»»

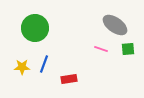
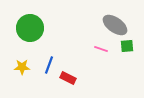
green circle: moved 5 px left
green square: moved 1 px left, 3 px up
blue line: moved 5 px right, 1 px down
red rectangle: moved 1 px left, 1 px up; rotated 35 degrees clockwise
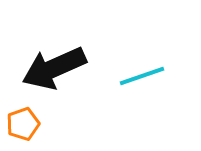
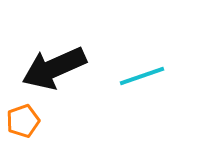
orange pentagon: moved 3 px up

««

[What is required]
Go through the listing above and pull out each line containing the word "green".

[Expected answer]
green circle: moved 5 px left
green square: moved 1 px left, 3 px up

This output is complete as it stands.